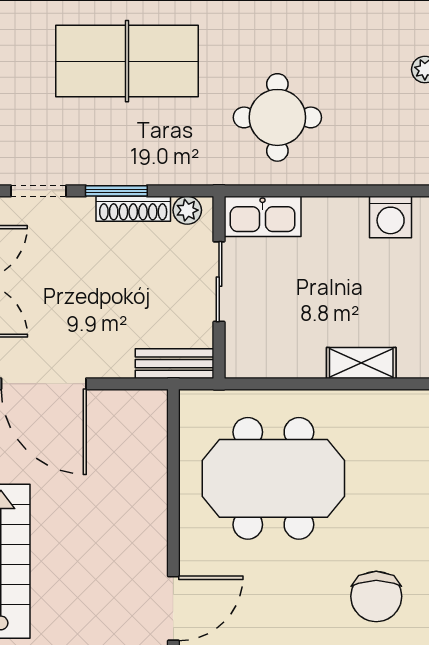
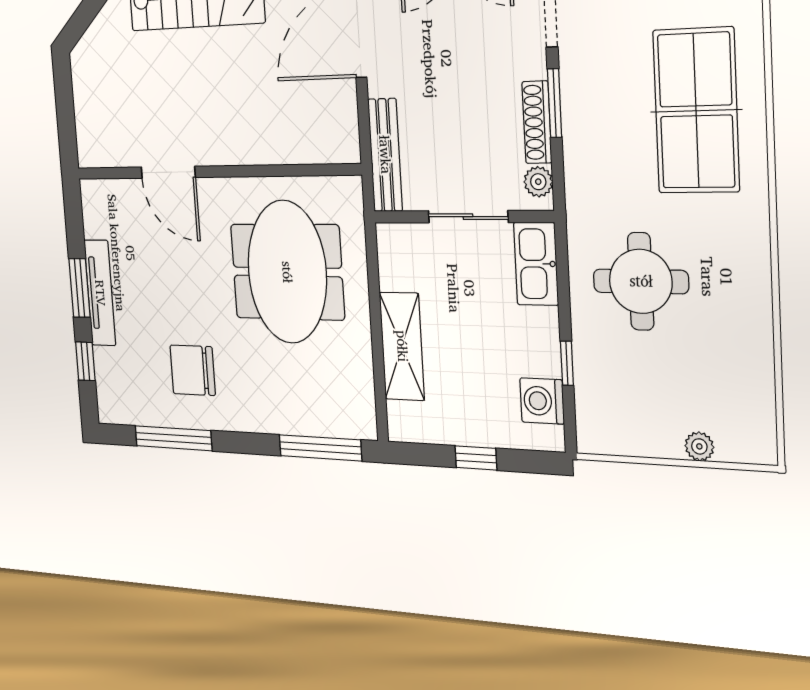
window: (354, 191) -> (567, 363), added
shelving: (361, 363) -> (402, 346), width x1.50, depth x1.33
bench: (175, 364) -> (385, 155), width x1.36

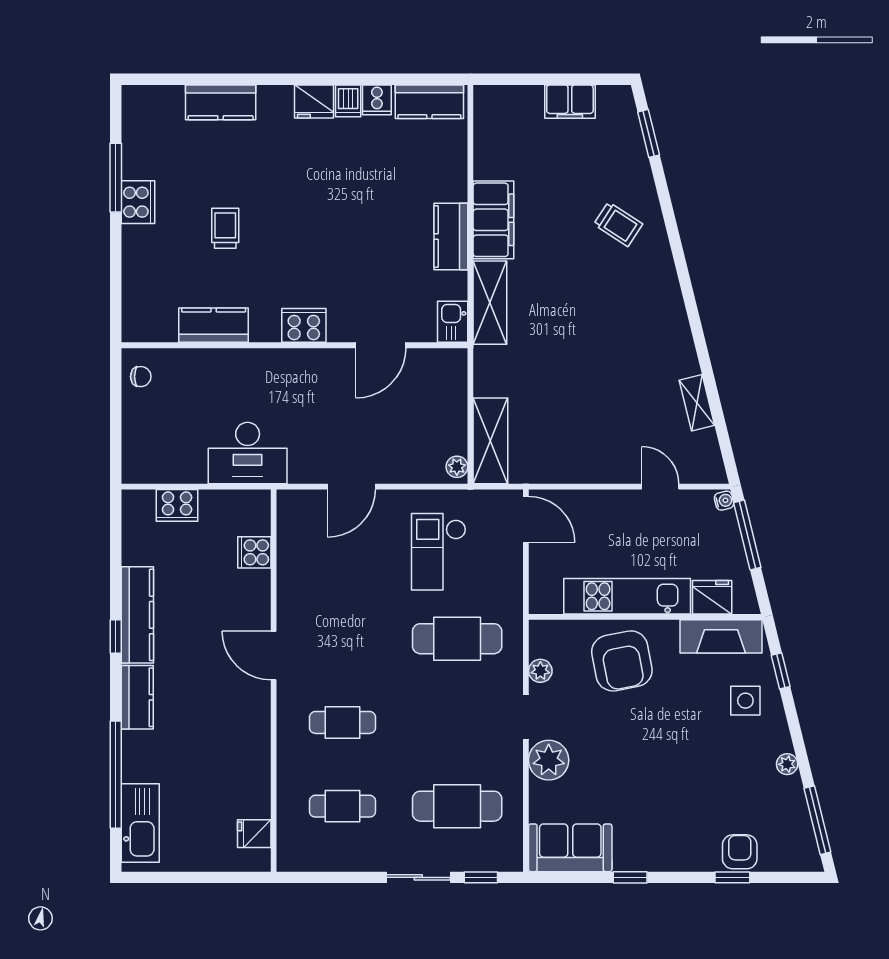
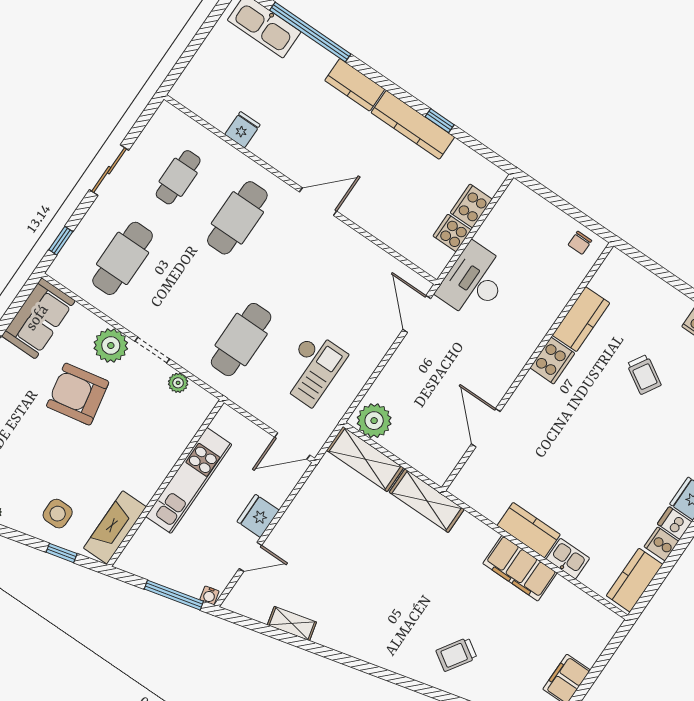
trolley: (225, 228) -> (644, 374), turned 31
shelving: (490, 303) -> (427, 501), moved
kitchen sink: (453, 322) -> (568, 559), moved
cooker: (304, 325) -> (552, 361), moved
plant: (457, 467) -> (374, 421), width x1.87, depth x1.87
door: (351, 487) -> (417, 314), moved
cooker: (254, 552) -> (452, 233), moved, turned -90
checkout: (439, 552) -> (312, 369), turned 90
fridge: (712, 597) -> (258, 516), moved, turned 180
window: (116, 637) -> (440, 121), moved
armchair: (622, 661) -> (78, 394), moved
cafe table: (342, 722) -> (237, 218), width x1.37, depth x1.35
fridge: (254, 834) -> (242, 130), moved
sliding door: (418, 877) -> (109, 170), moved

● About this exercise:
Filter the entries above down to the lines containing the word "depth".

● Exercise solution:
shelving: (361, 363) -> (402, 346), width x1.50, depth x1.33
plant: (457, 467) -> (374, 421), width x1.87, depth x1.87
cafe table: (342, 722) -> (237, 218), width x1.37, depth x1.35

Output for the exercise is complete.